▶ _What needs to be done_: Reproduce the records below exactly, but only between the lines holding "black donut: [720,88,773,127]" and "black pan: [489,40,537,94]", inclusive.

▶ _Dataset records_:
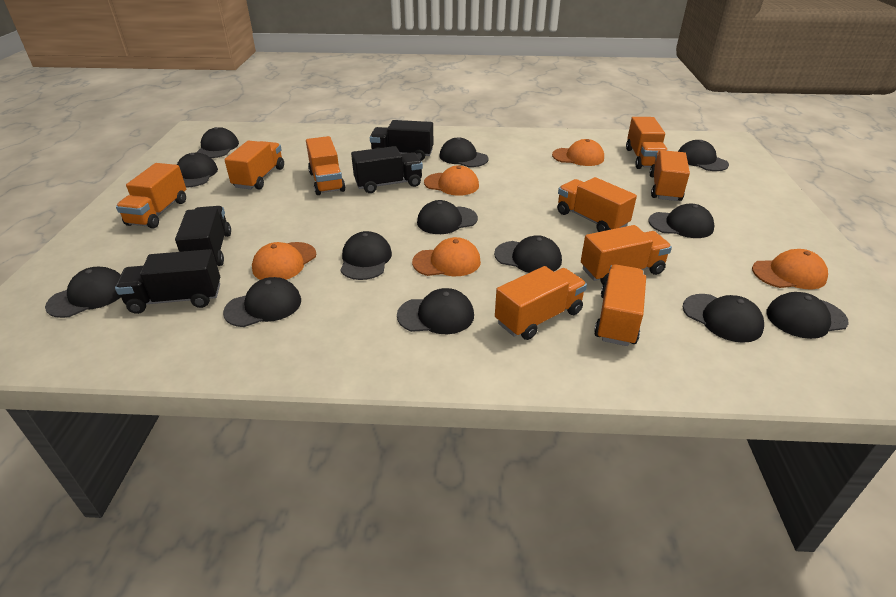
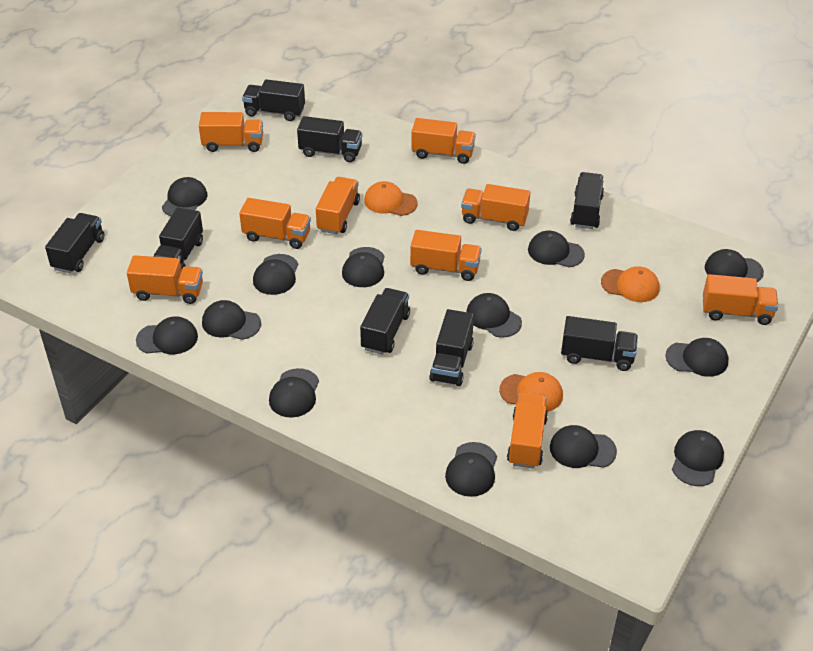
black truck: [115,249,220,314] [175,206,231,266] [351,146,423,193] [370,120,434,161] = 4 -> [45,213,104,273] [153,207,203,269] [242,79,305,121] [297,116,362,162] [360,288,410,355] [429,309,474,386] [561,316,638,371] [570,172,604,229] = 8
orange cap: [252,242,316,280] [412,237,481,276] [424,165,479,196] [552,139,604,166] [752,249,828,289] = 5 -> [364,181,418,216] [499,372,563,412] [601,266,660,302] = 3

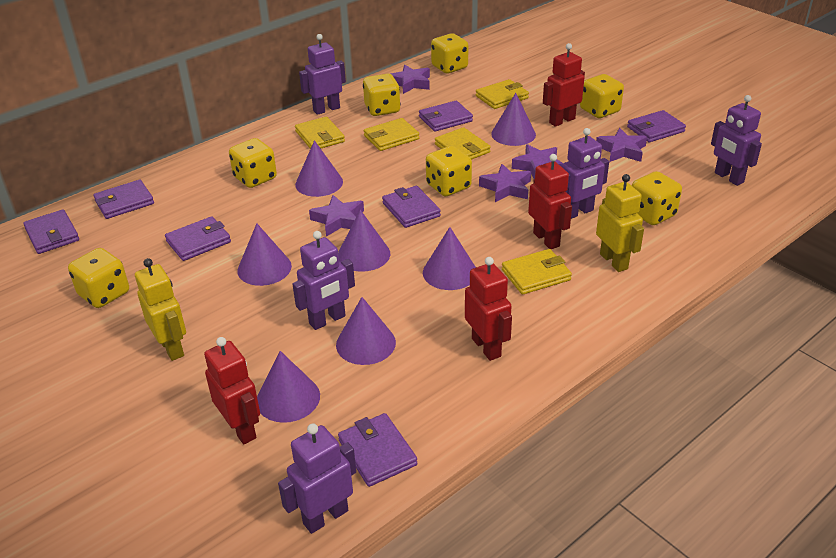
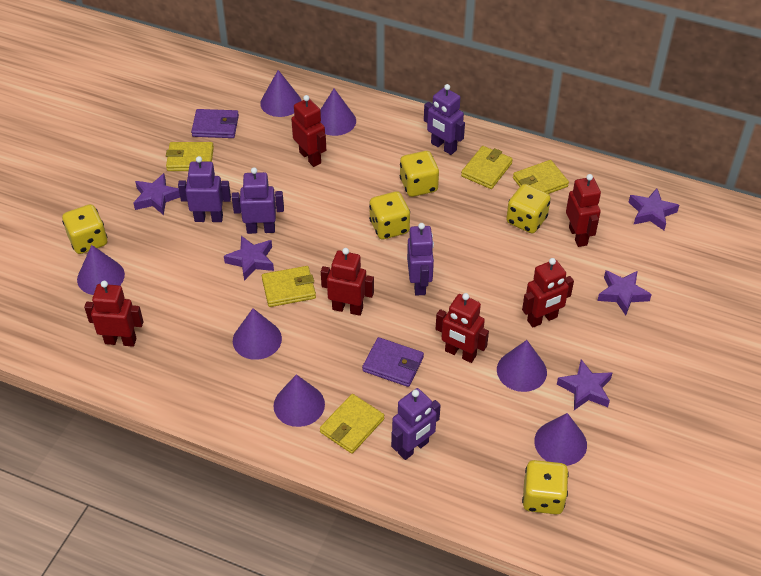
purple wallet: [23,209,79,254] [93,180,154,219] [165,216,231,261] [338,413,418,487] [382,186,441,228] [419,101,473,132] [627,110,686,142] = 7 -> [191,109,239,138] [362,337,424,387] = 2
red robot: [204,337,260,445] [465,257,512,361] [528,154,572,249] [543,43,585,127] = 4 -> [84,281,144,347] [291,95,326,167] [321,248,374,316] [436,293,489,363] [522,258,574,328] [566,174,601,247] = 6
yellow dice: [68,248,129,308] [229,138,277,188] [363,74,401,116] [426,146,472,196] [431,33,468,73] [580,74,624,118] [632,171,682,225] = 7 -> [62,204,107,254] [369,191,410,239] [400,151,439,197] [506,184,551,233] [522,460,569,515] = 5
yellow robot: [135,258,186,361] [596,174,644,272] = 2 -> none = 0

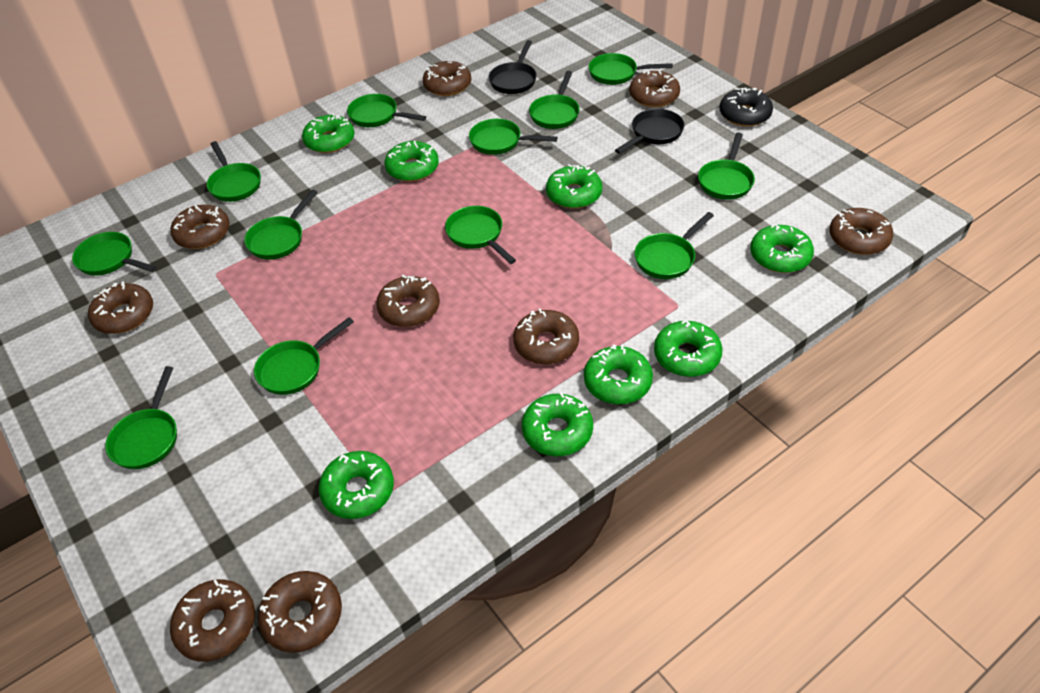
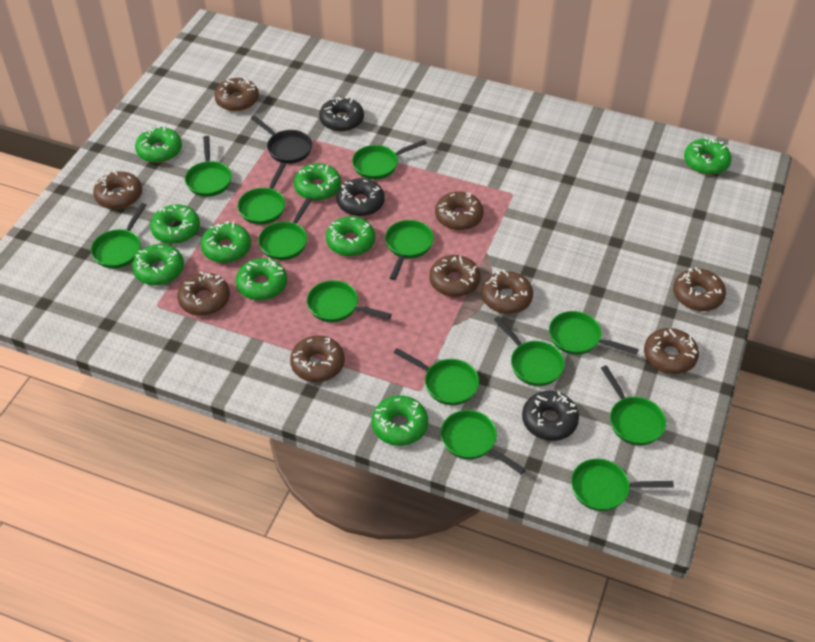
black donut: [720,88,773,127] = 1 -> [319,96,364,132] [337,178,385,216] [522,391,579,441] = 3
black pan: [489,40,537,94] [615,109,684,154] = 2 -> [250,115,312,164] = 1
green donut: [302,113,355,153] [319,451,394,519] [385,140,439,182] [522,393,593,456] [546,164,602,209] [584,344,653,404] [654,320,723,377] [750,224,814,273] = 8 -> [132,244,184,285] [135,126,182,163] [150,204,200,244] [201,221,251,263] [236,258,287,300] [294,163,341,201] [326,216,375,256] [372,395,428,446] [684,137,732,175] = 9
green pan: [72,232,157,276] [105,366,177,469] [207,141,261,202] [244,189,318,260] [254,317,354,395] [347,94,426,127] [445,206,516,264] [469,119,557,155] [529,71,580,129] [589,53,673,85] [635,212,714,279] [698,132,755,200] = 12 -> [91,203,146,269] [185,136,232,197] [238,163,286,225] [258,197,312,260] [307,280,392,322] [352,139,427,180] [385,220,434,280] [393,348,479,405] [440,410,525,475] [494,316,565,386] [549,311,639,355] [571,459,674,511] [601,365,666,446] = 13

▶ _Answer_:
black donut: [720,88,773,127] = 1 -> [319,96,364,132] [337,178,385,216] [522,391,579,441] = 3
black pan: [489,40,537,94] [615,109,684,154] = 2 -> [250,115,312,164] = 1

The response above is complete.